** Opening EXERCISE INPUT block **
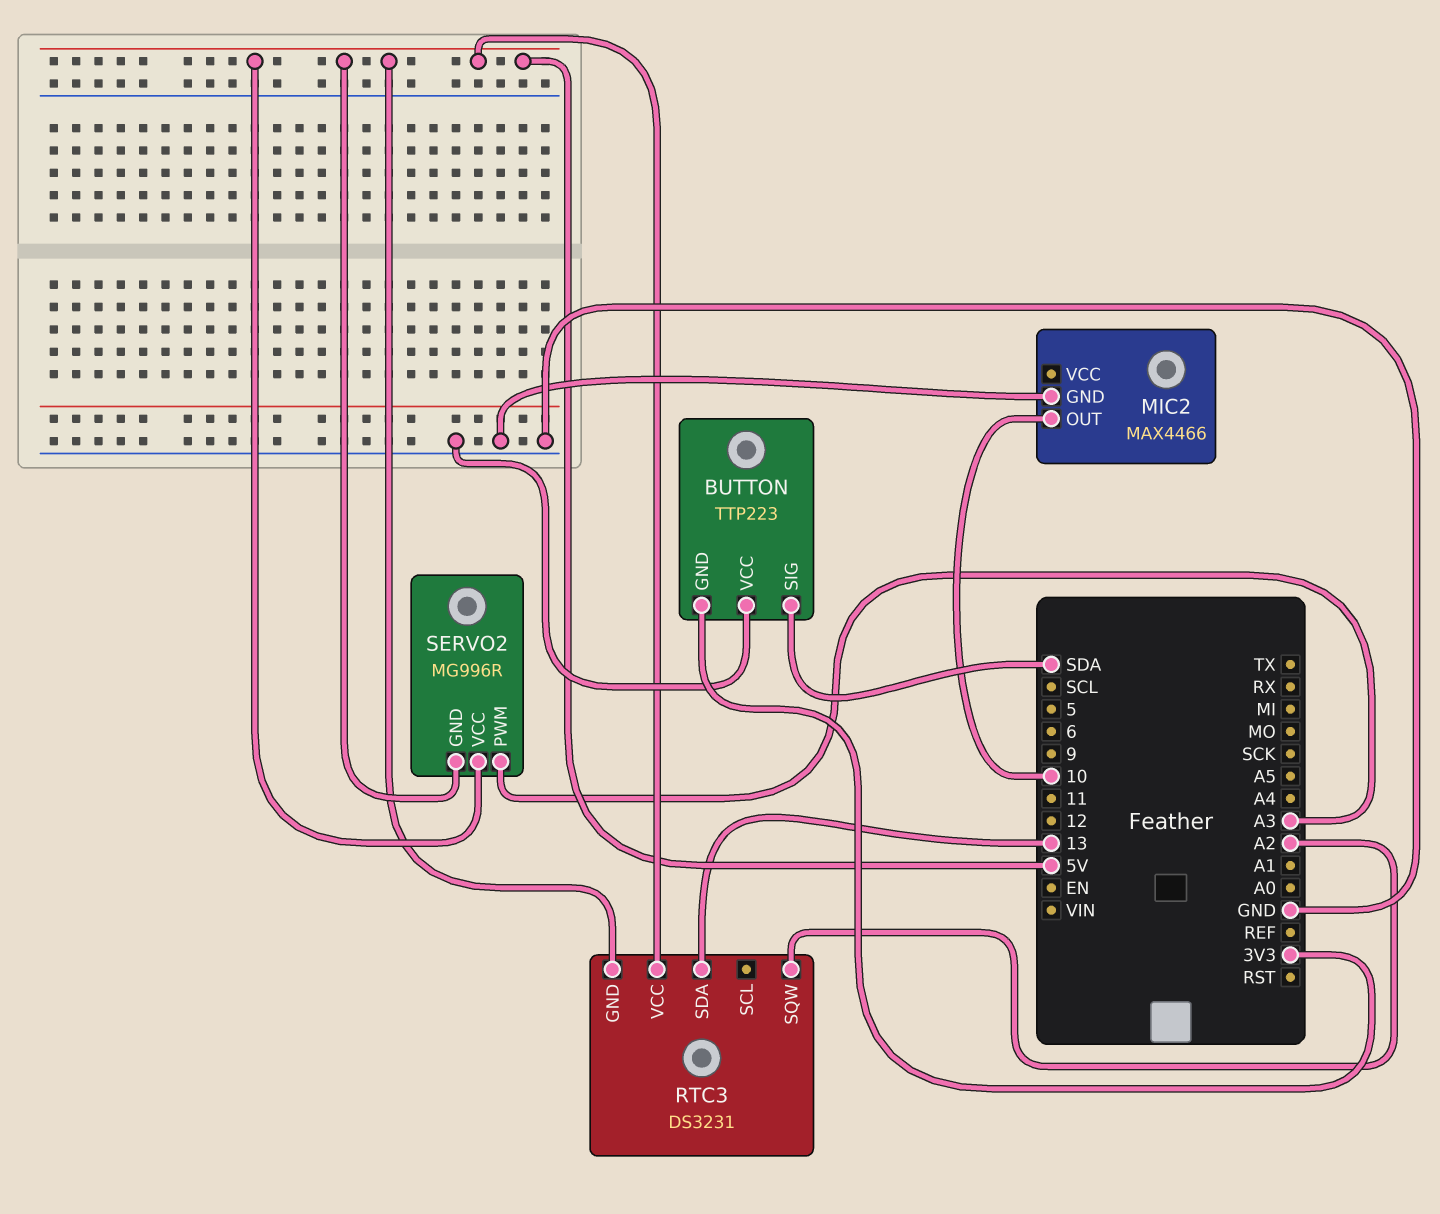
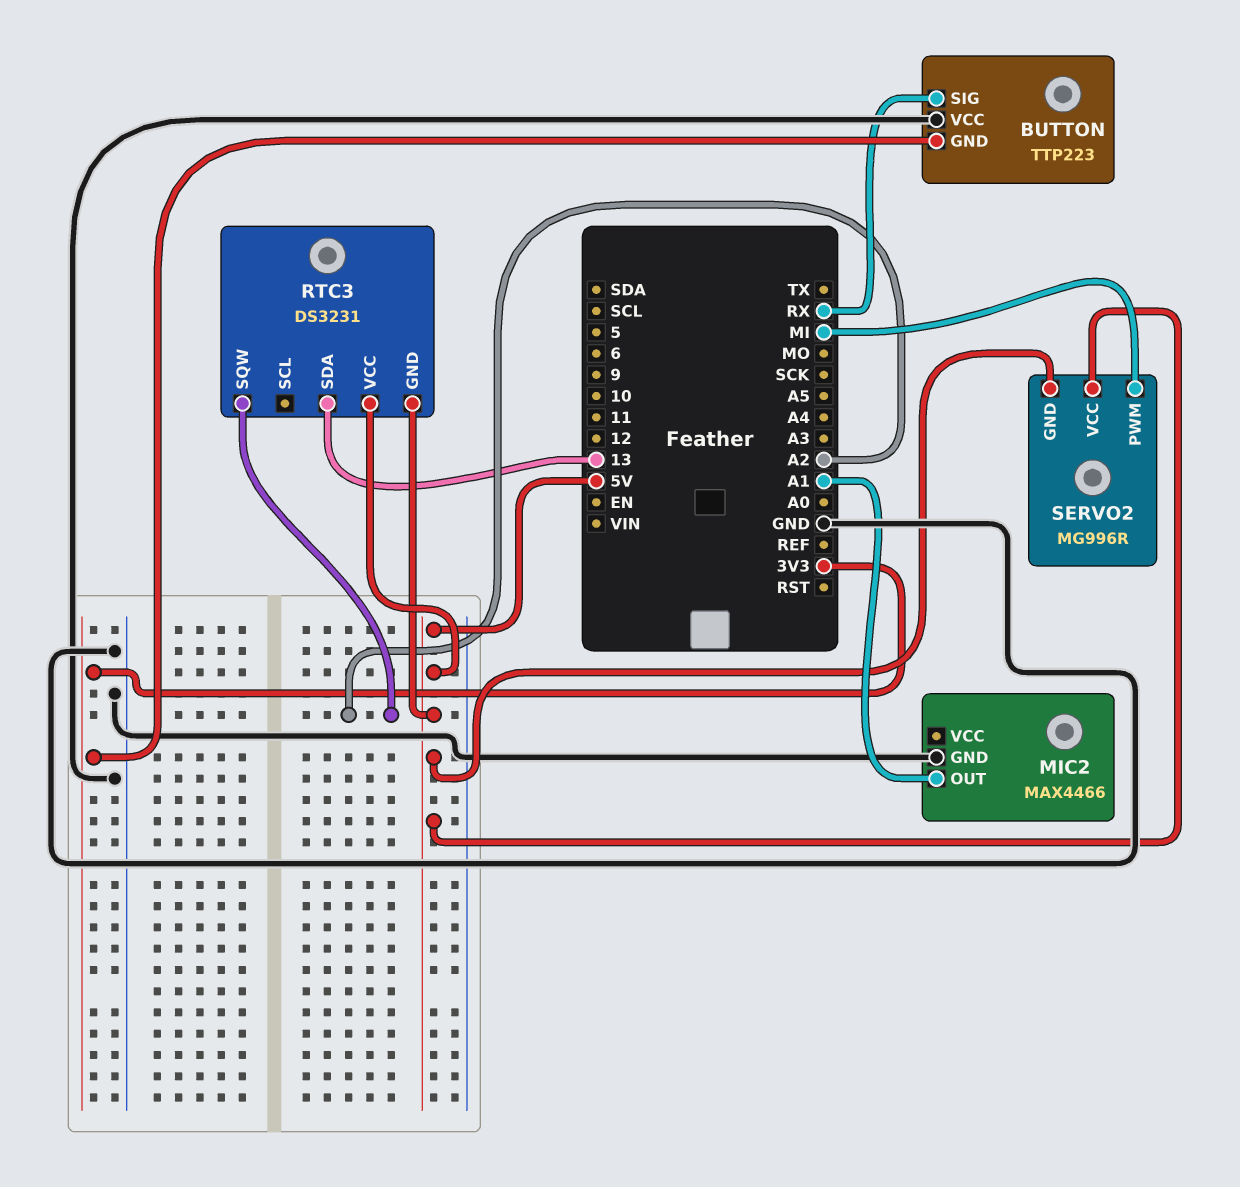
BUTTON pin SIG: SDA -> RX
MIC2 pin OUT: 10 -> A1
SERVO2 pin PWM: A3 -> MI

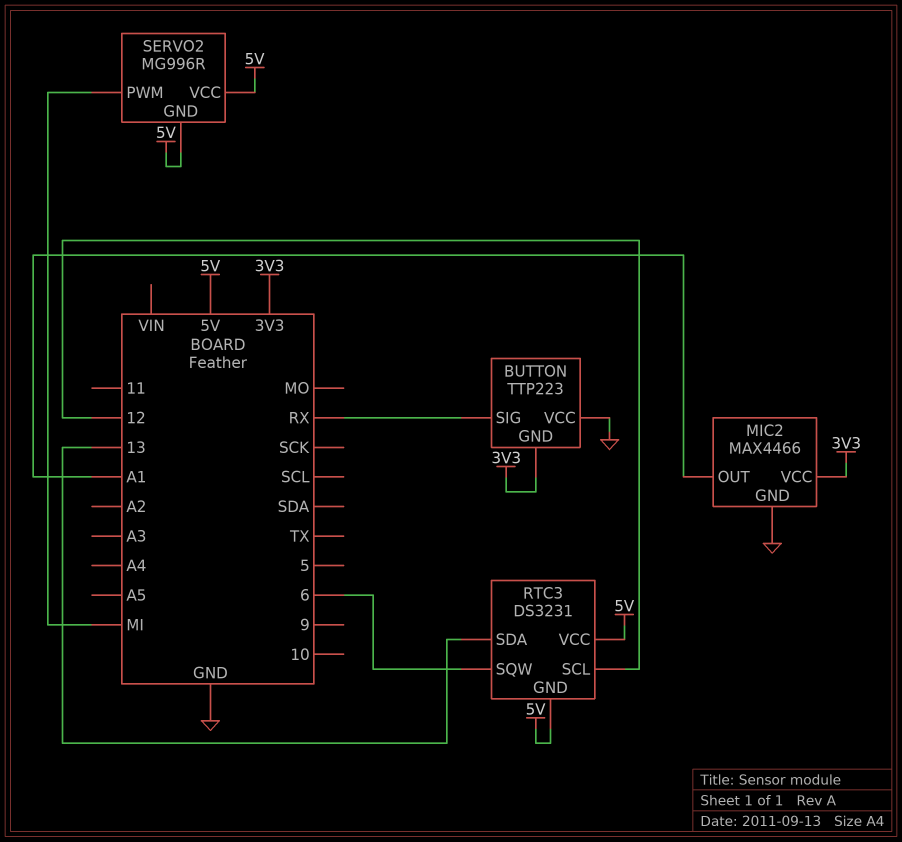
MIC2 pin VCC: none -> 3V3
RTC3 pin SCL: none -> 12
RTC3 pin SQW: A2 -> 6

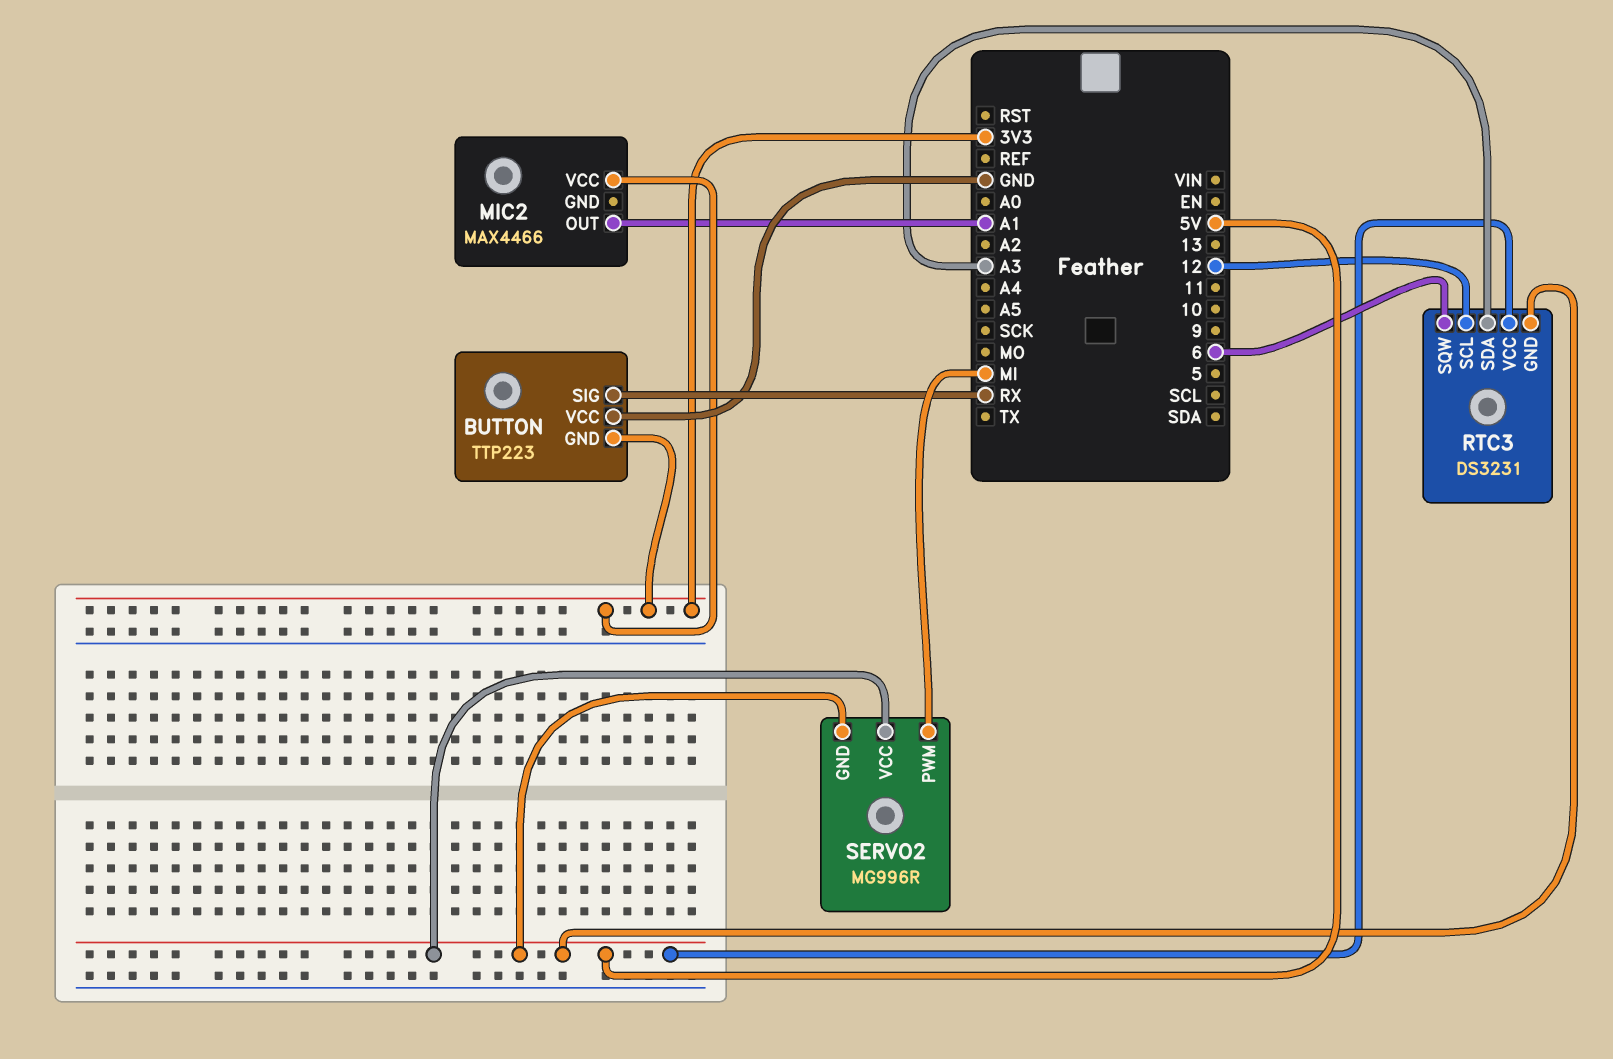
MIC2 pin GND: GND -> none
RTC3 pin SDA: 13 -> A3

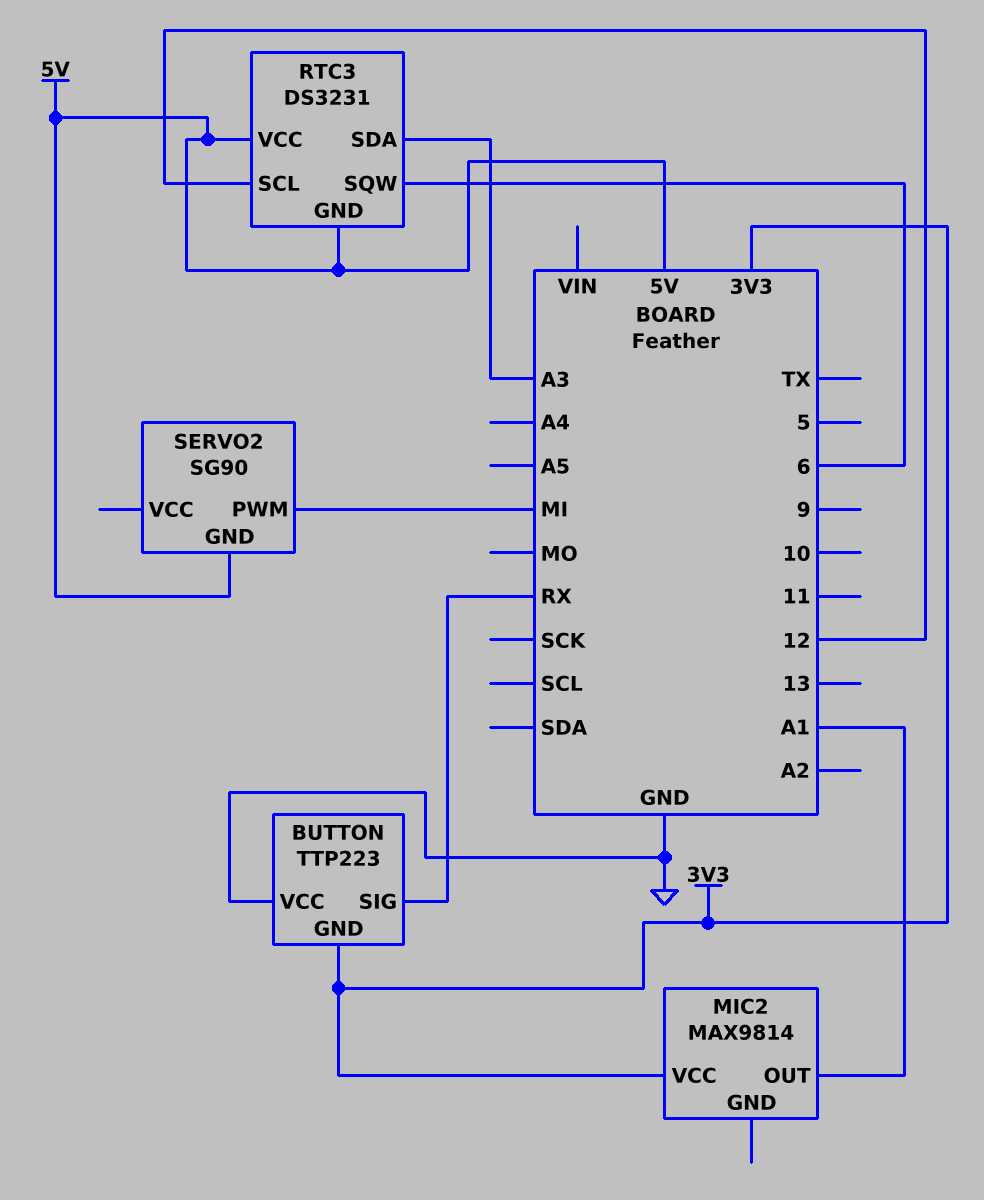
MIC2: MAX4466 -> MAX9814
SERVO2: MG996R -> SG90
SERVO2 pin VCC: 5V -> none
** Closing EXERCISE INPUT block **
> [WORK REQUIRED] State how many lines of the listing above hold the word "none", with nothing but the number.

> [TASK SOLUTION] 4